Dataset excerpt:
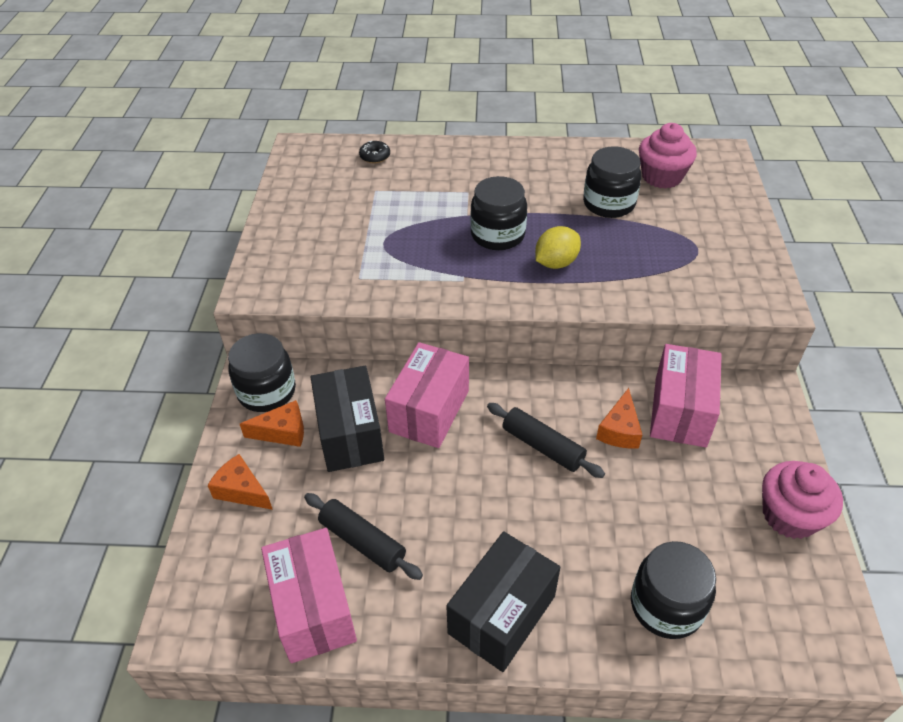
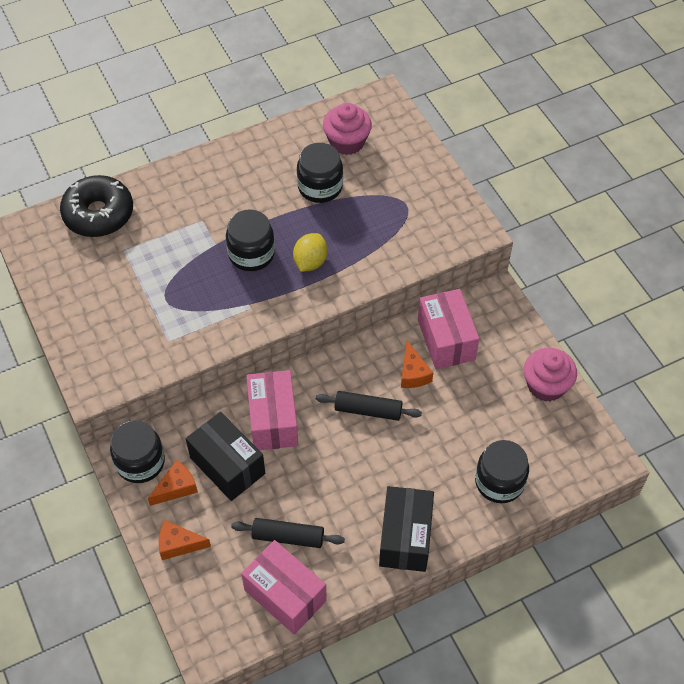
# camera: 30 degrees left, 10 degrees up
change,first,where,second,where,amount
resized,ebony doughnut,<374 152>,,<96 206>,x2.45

Directions:
To complete the exercise, return the listing above exactly and omit its pictures.

Answer to this exercise:
# camera: 30 degrees left, 10 degrees up
change,first,where,second,where,amount
resized,ebony doughnut,<374 152>,,<96 206>,x2.45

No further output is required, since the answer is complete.